◆ **Task directions**:
The response should repeat word for word every line below from the one with "Someone put down the purple_pezusanox" to the one with "Someone put down the grey_zagonipu", inclusive, and nothing else; leave pictures out.

◆ **Extracted information**:
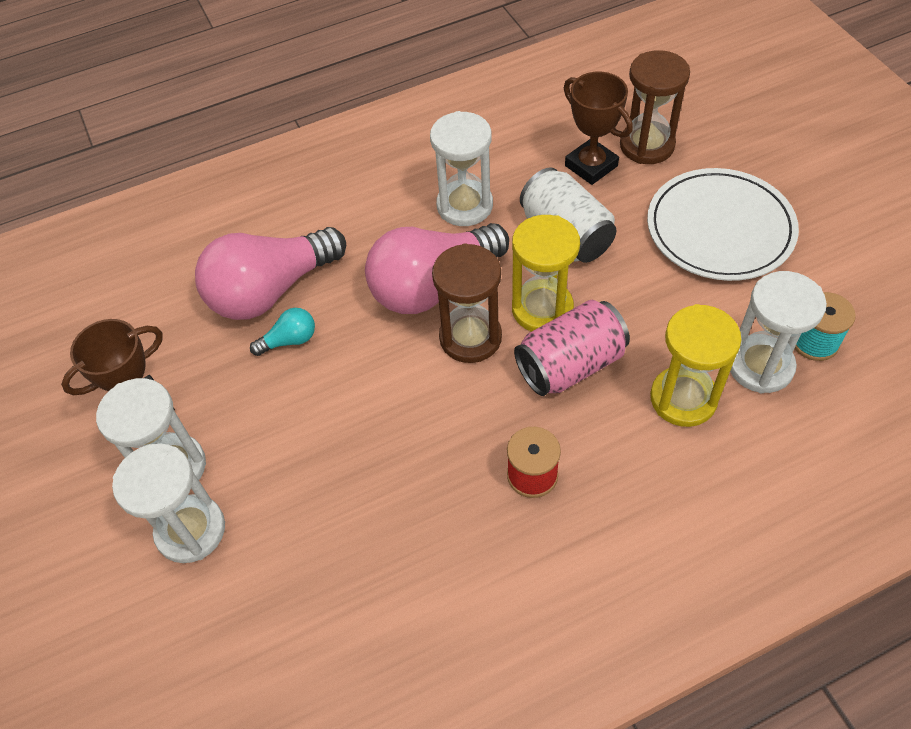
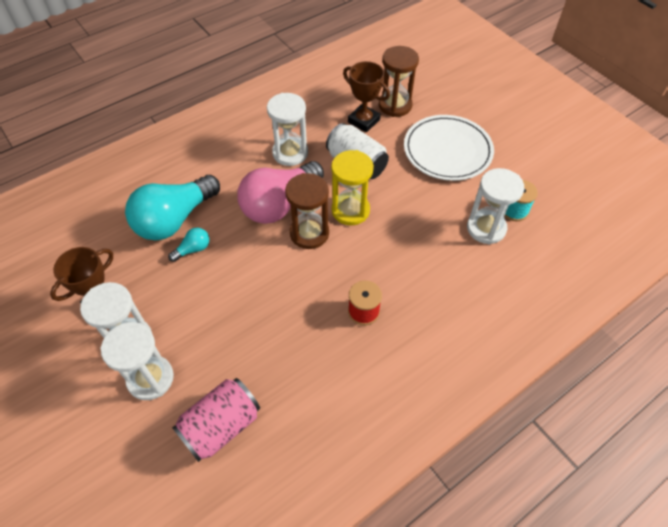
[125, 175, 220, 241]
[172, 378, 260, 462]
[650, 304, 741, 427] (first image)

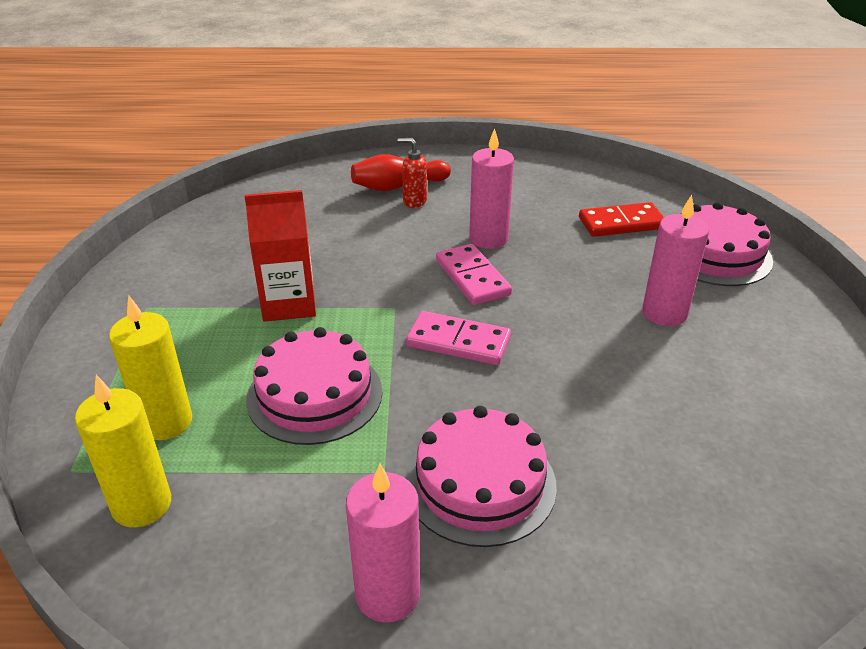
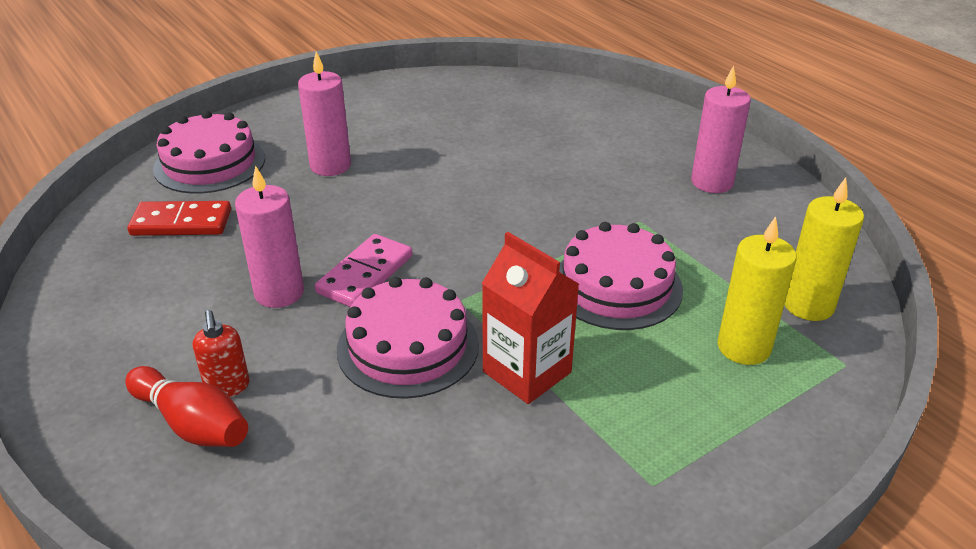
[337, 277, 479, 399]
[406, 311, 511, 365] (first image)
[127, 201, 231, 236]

--

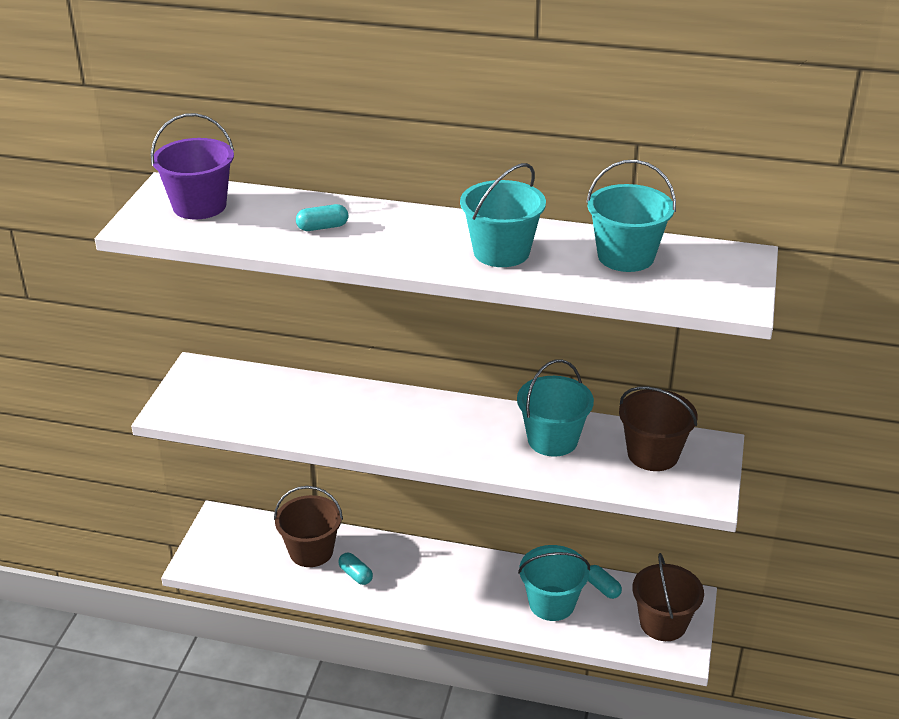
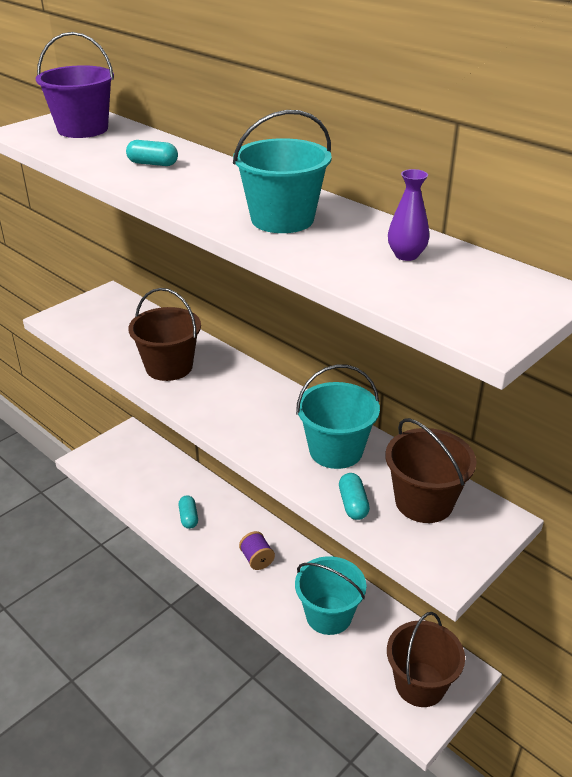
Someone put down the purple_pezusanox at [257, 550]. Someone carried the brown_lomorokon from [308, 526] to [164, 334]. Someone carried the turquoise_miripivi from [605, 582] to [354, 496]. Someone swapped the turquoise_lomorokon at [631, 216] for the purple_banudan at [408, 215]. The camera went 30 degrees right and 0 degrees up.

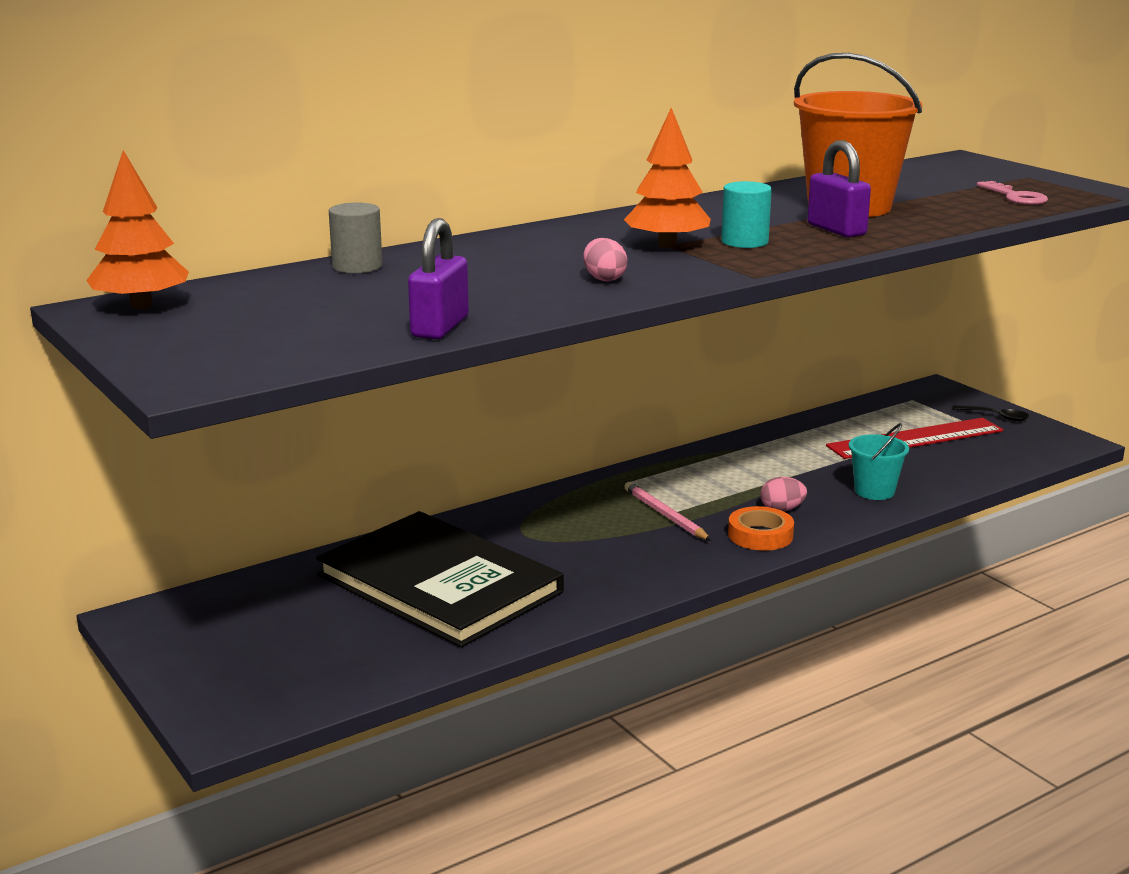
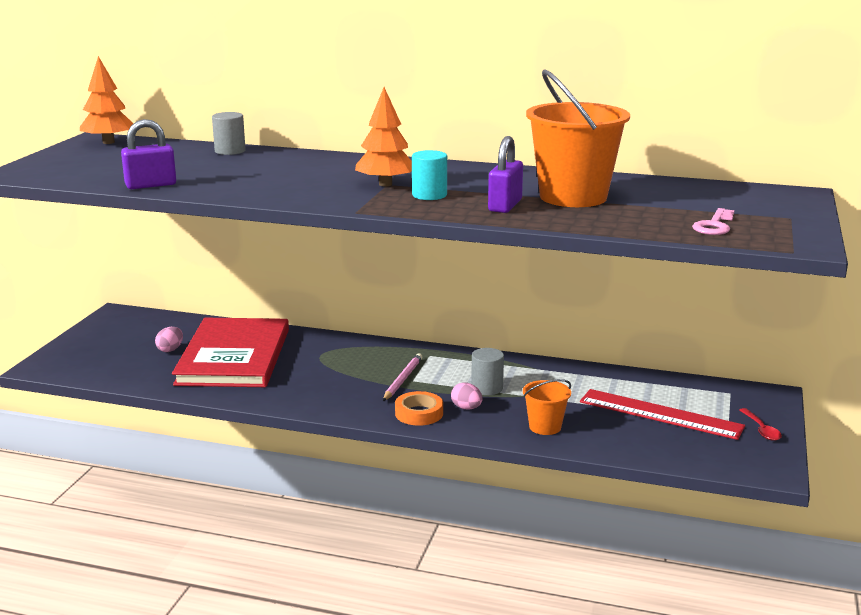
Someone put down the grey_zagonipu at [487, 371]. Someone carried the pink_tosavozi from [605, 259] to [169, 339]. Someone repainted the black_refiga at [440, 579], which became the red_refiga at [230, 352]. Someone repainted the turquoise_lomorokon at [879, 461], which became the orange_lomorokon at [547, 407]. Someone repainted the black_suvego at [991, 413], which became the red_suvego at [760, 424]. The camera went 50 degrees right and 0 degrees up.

◆ **Output**:
Someone put down the purple_pezusanox at [257, 550]. Someone carried the brown_lomorokon from [308, 526] to [164, 334]. Someone carried the turquoise_miripivi from [605, 582] to [354, 496]. Someone swapped the turquoise_lomorokon at [631, 216] for the purple_banudan at [408, 215]. The camera went 30 degrees right and 0 degrees up.

Someone put down the grey_zagonipu at [487, 371]. Someone carried the pink_tosavozi from [605, 259] to [169, 339]. Someone repainted the black_refiga at [440, 579], which became the red_refiga at [230, 352]. Someone repainted the turquoise_lomorokon at [879, 461], which became the orange_lomorokon at [547, 407]. Someone repainted the black_suvego at [991, 413], which became the red_suvego at [760, 424]. The camera went 50 degrees right and 0 degrees up.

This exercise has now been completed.